▶ _GIVEN PROBLEM_: Below are the records. Restate word for word every line from the one that contains "Mask anything matching" through the final line, both included.

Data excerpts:
++++++++

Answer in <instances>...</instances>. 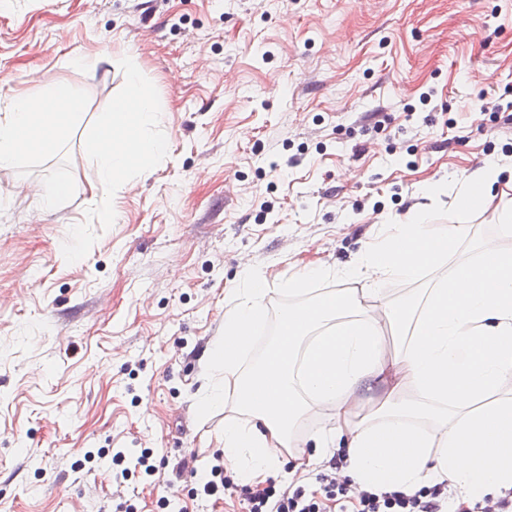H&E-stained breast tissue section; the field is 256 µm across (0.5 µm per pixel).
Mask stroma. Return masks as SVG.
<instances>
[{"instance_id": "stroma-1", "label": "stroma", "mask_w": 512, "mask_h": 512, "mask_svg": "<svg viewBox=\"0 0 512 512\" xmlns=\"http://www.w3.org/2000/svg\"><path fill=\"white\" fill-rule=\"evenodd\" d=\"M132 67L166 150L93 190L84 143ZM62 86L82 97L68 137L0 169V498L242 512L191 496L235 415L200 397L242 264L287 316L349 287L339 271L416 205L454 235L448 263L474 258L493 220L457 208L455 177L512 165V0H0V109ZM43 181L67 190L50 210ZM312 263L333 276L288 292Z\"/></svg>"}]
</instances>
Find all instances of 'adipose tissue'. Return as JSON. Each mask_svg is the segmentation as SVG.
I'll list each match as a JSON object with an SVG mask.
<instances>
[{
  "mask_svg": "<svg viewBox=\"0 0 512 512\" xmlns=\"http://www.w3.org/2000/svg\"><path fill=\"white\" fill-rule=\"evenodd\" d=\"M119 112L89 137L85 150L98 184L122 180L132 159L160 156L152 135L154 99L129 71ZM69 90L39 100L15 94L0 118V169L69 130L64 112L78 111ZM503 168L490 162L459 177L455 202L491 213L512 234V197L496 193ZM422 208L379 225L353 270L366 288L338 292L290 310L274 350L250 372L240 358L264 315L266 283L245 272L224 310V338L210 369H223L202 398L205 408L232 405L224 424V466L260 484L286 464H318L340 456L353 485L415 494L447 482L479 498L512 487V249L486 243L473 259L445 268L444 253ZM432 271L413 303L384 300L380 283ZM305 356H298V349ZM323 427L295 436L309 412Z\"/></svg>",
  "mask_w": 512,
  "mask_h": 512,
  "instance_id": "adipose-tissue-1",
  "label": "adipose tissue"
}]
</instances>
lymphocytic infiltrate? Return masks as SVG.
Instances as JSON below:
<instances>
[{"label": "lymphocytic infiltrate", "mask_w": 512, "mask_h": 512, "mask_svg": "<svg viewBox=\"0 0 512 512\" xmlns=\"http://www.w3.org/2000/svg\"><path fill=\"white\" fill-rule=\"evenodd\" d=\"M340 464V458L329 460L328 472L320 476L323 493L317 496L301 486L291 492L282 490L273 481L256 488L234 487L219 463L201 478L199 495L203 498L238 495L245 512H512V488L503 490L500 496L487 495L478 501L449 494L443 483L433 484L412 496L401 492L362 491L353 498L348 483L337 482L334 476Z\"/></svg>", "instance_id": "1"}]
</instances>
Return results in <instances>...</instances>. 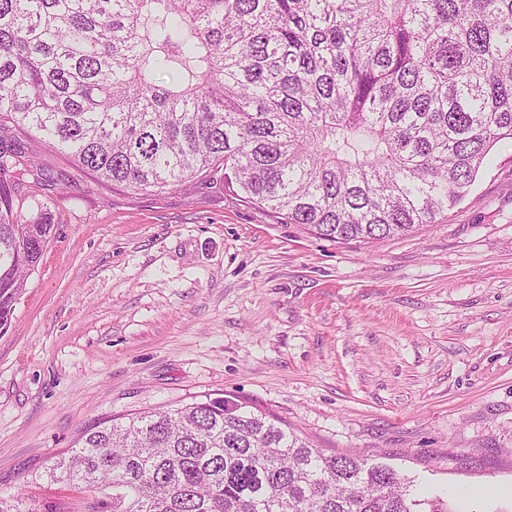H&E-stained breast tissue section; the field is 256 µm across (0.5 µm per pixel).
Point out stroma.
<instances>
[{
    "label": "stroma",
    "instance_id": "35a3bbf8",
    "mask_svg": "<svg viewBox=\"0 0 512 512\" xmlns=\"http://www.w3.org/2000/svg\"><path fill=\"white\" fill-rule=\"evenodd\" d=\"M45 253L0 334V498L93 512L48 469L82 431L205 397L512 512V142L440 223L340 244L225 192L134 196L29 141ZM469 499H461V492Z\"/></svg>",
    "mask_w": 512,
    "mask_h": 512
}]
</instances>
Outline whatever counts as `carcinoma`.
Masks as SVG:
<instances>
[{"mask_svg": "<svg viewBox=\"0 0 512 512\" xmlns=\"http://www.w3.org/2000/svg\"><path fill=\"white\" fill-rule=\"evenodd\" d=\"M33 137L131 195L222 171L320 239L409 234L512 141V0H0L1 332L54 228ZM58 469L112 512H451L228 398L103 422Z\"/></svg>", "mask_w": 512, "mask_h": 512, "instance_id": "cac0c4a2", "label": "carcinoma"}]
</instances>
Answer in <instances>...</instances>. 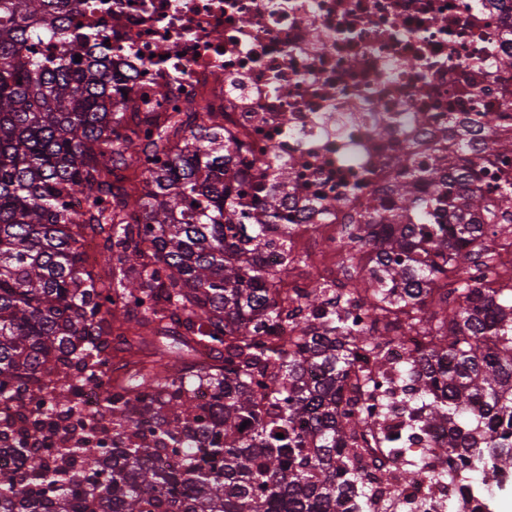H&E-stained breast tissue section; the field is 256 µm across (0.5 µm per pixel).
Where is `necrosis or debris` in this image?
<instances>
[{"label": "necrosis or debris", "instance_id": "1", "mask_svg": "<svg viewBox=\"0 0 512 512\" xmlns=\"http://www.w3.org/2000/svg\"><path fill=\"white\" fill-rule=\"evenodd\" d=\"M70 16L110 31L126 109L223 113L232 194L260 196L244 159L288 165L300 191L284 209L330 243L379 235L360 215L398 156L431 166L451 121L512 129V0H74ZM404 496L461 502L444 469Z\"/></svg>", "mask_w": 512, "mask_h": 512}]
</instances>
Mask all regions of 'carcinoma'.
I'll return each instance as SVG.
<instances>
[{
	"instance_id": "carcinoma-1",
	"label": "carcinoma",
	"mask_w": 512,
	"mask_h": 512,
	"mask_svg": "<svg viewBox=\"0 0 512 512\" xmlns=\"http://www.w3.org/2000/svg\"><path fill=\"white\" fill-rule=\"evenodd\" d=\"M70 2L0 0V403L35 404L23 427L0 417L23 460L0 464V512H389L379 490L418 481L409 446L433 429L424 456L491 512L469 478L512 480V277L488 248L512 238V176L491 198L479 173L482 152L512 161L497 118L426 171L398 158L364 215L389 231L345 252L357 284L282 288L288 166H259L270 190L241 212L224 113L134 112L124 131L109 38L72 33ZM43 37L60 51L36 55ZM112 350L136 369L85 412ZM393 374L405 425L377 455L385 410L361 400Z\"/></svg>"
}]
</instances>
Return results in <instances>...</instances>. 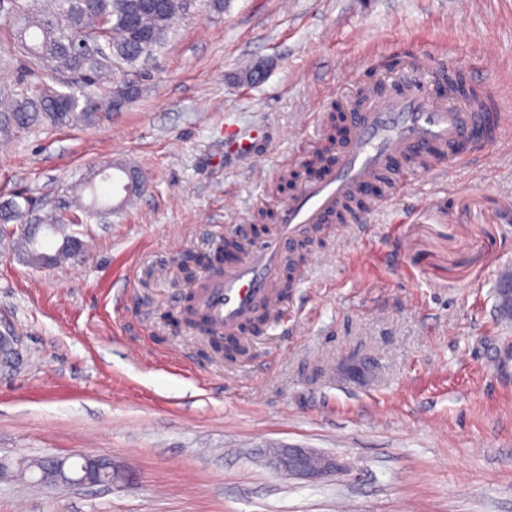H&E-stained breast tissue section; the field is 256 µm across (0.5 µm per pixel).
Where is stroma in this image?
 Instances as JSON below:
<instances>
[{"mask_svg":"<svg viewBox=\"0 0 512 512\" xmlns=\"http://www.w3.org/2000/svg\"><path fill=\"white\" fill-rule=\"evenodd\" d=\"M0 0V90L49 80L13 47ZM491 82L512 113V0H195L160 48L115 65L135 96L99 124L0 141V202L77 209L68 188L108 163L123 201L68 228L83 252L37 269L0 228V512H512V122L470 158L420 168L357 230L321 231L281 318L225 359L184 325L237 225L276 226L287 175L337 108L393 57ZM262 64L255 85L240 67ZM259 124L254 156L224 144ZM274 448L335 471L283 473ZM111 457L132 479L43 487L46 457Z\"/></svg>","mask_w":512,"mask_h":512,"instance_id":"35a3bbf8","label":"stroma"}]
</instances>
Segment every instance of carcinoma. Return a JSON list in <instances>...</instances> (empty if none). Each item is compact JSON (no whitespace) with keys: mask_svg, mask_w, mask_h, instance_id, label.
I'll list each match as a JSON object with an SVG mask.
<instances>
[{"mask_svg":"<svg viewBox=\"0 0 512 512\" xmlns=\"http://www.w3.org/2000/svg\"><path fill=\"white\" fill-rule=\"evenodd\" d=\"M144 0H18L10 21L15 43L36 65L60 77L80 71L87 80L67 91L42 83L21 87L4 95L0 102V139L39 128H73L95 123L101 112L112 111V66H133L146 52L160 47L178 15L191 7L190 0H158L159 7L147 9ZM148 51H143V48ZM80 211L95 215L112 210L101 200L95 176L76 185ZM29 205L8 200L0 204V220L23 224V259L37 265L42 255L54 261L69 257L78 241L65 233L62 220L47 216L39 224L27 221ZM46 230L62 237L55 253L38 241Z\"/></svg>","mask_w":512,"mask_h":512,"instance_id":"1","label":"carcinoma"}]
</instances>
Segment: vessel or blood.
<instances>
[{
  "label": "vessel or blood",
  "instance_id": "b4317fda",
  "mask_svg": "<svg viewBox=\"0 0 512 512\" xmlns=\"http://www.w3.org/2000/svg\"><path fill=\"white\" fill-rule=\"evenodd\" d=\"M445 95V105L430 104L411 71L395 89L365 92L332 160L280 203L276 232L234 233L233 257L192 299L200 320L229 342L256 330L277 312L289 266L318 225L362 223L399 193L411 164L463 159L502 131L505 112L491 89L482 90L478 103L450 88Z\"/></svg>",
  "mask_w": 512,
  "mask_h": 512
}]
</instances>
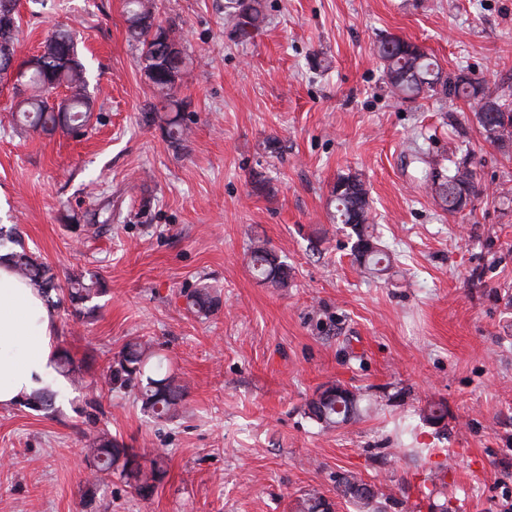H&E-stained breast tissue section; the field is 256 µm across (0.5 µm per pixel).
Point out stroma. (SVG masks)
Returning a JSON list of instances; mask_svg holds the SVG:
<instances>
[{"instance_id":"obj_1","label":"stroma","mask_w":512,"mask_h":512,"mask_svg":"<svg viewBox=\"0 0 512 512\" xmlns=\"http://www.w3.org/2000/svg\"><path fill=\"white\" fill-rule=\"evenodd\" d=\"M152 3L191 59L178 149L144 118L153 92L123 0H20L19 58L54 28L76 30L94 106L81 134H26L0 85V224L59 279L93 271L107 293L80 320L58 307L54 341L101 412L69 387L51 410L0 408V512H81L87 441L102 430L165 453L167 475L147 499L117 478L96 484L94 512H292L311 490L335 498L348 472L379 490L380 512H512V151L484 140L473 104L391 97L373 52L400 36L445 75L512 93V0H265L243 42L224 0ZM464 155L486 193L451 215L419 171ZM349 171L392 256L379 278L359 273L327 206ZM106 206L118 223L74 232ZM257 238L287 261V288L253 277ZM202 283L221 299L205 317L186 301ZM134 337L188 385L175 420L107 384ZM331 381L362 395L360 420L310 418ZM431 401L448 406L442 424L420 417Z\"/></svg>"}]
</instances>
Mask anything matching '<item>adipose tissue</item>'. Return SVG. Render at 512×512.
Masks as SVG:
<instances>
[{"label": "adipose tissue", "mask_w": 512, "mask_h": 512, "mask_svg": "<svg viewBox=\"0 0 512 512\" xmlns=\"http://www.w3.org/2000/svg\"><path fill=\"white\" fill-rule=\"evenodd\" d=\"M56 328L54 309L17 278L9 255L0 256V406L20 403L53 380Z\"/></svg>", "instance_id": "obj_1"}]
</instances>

++++++++

▶ _RESULT OF THIS EXERCISE_:
Mask anything matching '<item>adipose tissue</item>'. Return SVG. Render at 512×512.
Masks as SVG:
<instances>
[{"label": "adipose tissue", "mask_w": 512, "mask_h": 512, "mask_svg": "<svg viewBox=\"0 0 512 512\" xmlns=\"http://www.w3.org/2000/svg\"><path fill=\"white\" fill-rule=\"evenodd\" d=\"M56 328L54 309L17 278L9 255L0 256V406L20 403L53 380Z\"/></svg>", "instance_id": "obj_1"}]
</instances>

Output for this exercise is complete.